(Object matching data)
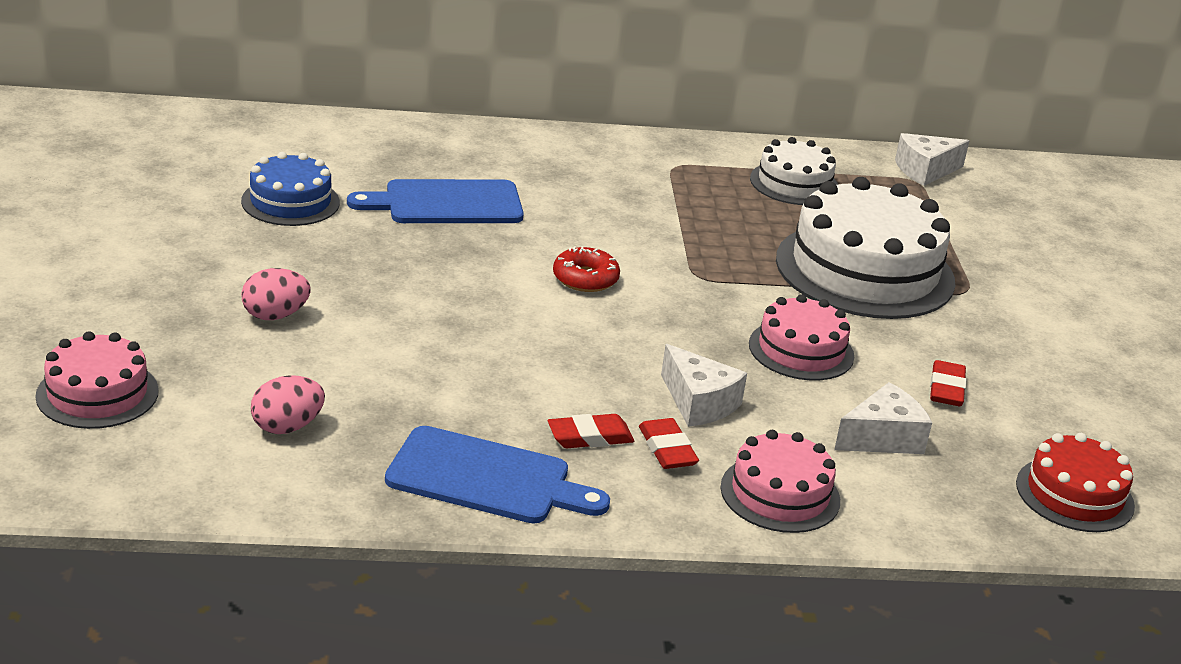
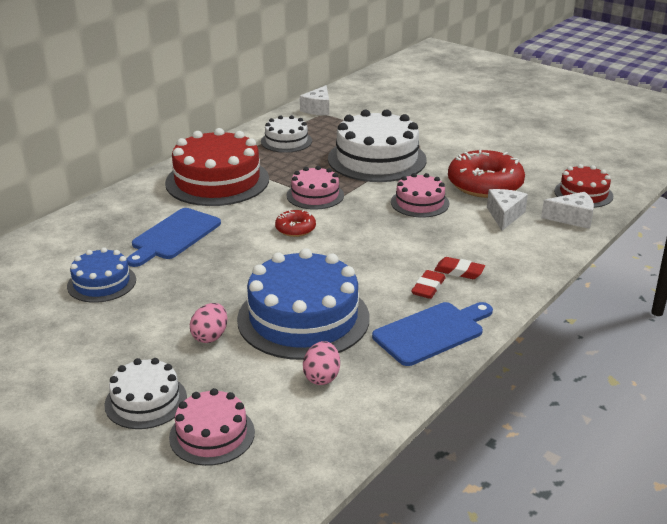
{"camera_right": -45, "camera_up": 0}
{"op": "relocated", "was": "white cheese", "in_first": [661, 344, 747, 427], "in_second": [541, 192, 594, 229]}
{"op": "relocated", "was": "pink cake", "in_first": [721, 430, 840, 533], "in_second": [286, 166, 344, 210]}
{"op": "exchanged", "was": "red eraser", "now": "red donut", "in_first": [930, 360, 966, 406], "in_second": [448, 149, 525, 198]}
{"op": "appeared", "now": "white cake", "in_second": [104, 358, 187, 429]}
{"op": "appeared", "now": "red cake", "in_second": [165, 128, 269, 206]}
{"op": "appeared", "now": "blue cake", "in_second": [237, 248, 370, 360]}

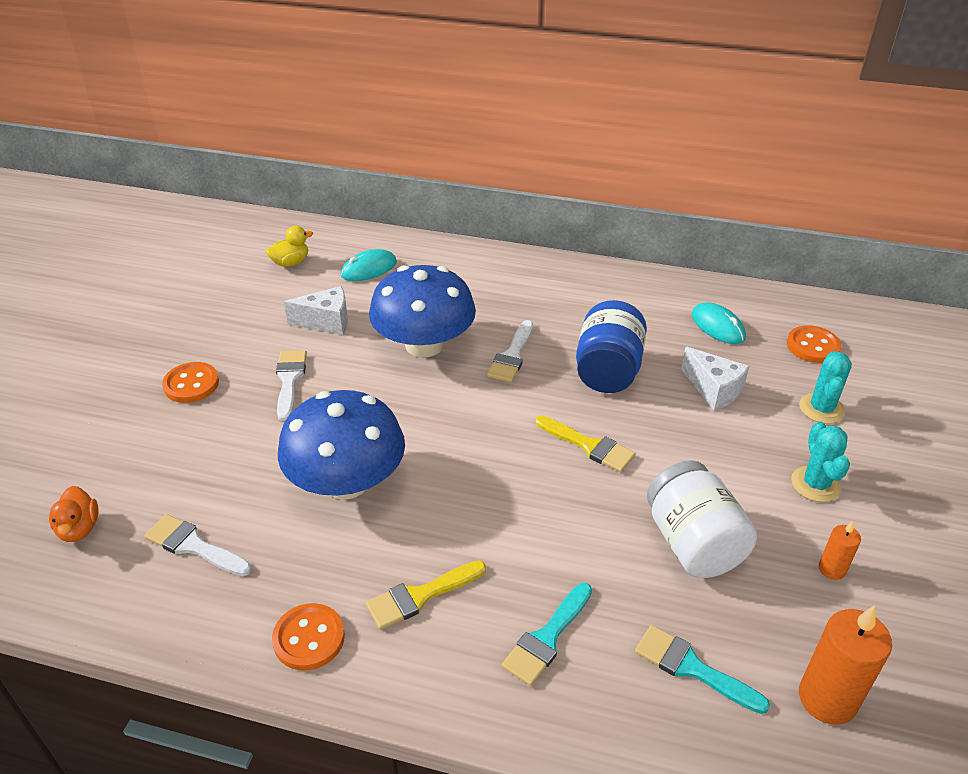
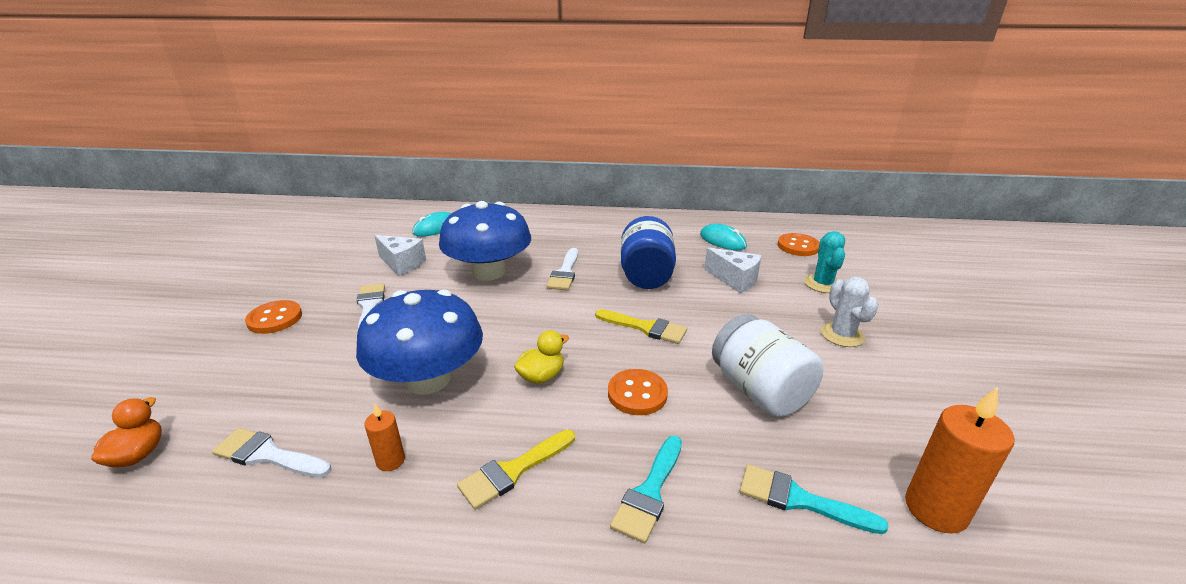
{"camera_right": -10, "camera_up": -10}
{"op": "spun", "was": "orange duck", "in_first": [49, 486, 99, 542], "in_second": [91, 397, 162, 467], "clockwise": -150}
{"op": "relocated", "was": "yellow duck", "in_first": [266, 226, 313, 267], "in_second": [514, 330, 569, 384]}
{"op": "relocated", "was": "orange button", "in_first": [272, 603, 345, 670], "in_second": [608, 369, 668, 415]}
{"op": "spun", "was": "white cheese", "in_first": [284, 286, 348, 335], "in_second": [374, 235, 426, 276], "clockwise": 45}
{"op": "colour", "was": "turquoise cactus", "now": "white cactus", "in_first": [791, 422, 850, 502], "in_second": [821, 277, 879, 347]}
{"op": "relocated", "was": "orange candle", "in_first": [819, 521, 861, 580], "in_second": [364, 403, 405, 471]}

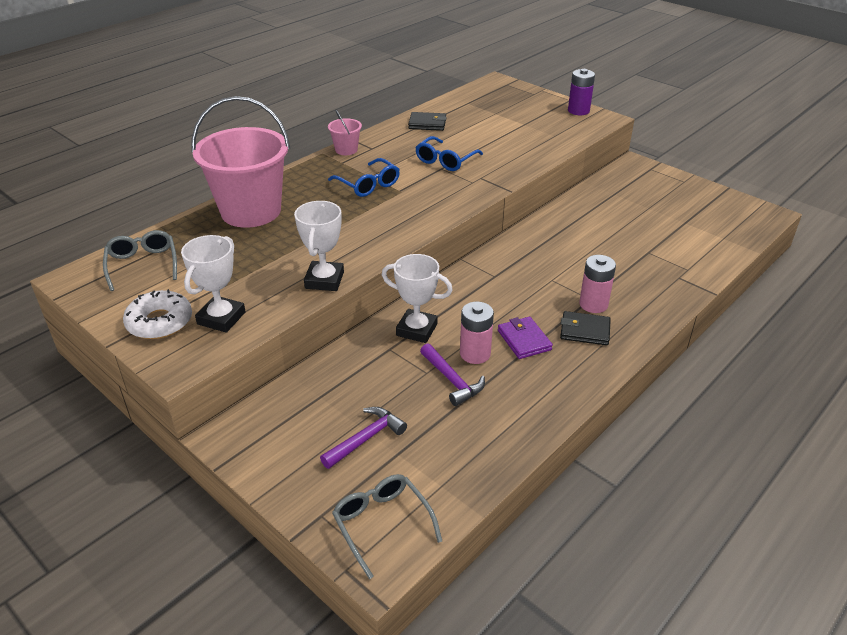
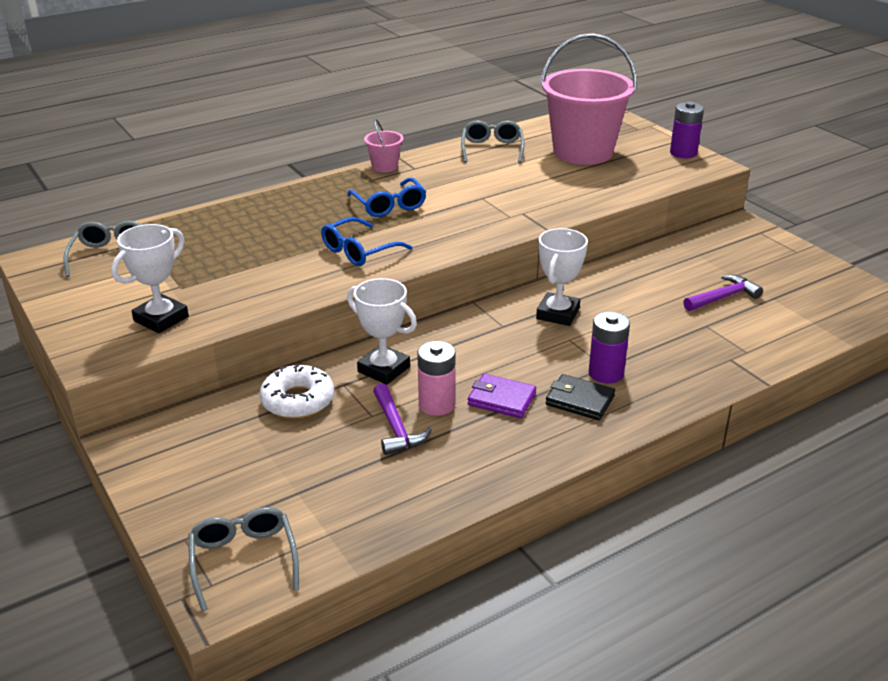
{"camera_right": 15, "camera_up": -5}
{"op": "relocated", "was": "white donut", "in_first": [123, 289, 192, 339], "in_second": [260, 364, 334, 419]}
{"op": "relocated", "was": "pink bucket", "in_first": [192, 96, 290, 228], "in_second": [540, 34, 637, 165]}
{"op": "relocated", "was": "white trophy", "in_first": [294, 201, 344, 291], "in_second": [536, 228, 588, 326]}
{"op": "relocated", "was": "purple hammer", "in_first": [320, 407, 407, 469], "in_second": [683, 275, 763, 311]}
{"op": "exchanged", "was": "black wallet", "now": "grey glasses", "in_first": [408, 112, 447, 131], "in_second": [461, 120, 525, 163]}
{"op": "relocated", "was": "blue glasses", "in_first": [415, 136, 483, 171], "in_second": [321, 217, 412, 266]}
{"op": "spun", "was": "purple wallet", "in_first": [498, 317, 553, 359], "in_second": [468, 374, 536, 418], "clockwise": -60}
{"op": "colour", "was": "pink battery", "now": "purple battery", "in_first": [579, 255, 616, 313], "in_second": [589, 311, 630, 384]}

→ **About this exercise**
Write each entry again exactly, minus any images.

→ **Reply**
{"camera_right": -45, "camera_up": 0}
{"op": "relocated", "was": "white cheese", "in_first": [661, 344, 747, 427], "in_second": [541, 192, 594, 229]}
{"op": "relocated", "was": "pink cake", "in_first": [721, 430, 840, 533], "in_second": [286, 166, 344, 210]}
{"op": "exchanged", "was": "red eraser", "now": "red donut", "in_first": [930, 360, 966, 406], "in_second": [448, 149, 525, 198]}
{"op": "appeared", "now": "white cake", "in_second": [104, 358, 187, 429]}
{"op": "appeared", "now": "red cake", "in_second": [165, 128, 269, 206]}
{"op": "appeared", "now": "blue cake", "in_second": [237, 248, 370, 360]}

{"camera_right": -10, "camera_up": -10}
{"op": "spun", "was": "orange duck", "in_first": [49, 486, 99, 542], "in_second": [91, 397, 162, 467], "clockwise": -150}
{"op": "relocated", "was": "yellow duck", "in_first": [266, 226, 313, 267], "in_second": [514, 330, 569, 384]}
{"op": "relocated", "was": "orange button", "in_first": [272, 603, 345, 670], "in_second": [608, 369, 668, 415]}
{"op": "spun", "was": "white cheese", "in_first": [284, 286, 348, 335], "in_second": [374, 235, 426, 276], "clockwise": 45}
{"op": "colour", "was": "turquoise cactus", "now": "white cactus", "in_first": [791, 422, 850, 502], "in_second": [821, 277, 879, 347]}
{"op": "relocated", "was": "orange candle", "in_first": [819, 521, 861, 580], "in_second": [364, 403, 405, 471]}

{"camera_right": 15, "camera_up": -5}
{"op": "relocated", "was": "white donut", "in_first": [123, 289, 192, 339], "in_second": [260, 364, 334, 419]}
{"op": "relocated", "was": "pink bucket", "in_first": [192, 96, 290, 228], "in_second": [540, 34, 637, 165]}
{"op": "relocated", "was": "white trophy", "in_first": [294, 201, 344, 291], "in_second": [536, 228, 588, 326]}
{"op": "relocated", "was": "purple hammer", "in_first": [320, 407, 407, 469], "in_second": [683, 275, 763, 311]}
{"op": "exchanged", "was": "black wallet", "now": "grey glasses", "in_first": [408, 112, 447, 131], "in_second": [461, 120, 525, 163]}
{"op": "relocated", "was": "blue glasses", "in_first": [415, 136, 483, 171], "in_second": [321, 217, 412, 266]}
{"op": "spun", "was": "purple wallet", "in_first": [498, 317, 553, 359], "in_second": [468, 374, 536, 418], "clockwise": -60}
{"op": "colour", "was": "pink battery", "now": "purple battery", "in_first": [579, 255, 616, 313], "in_second": [589, 311, 630, 384]}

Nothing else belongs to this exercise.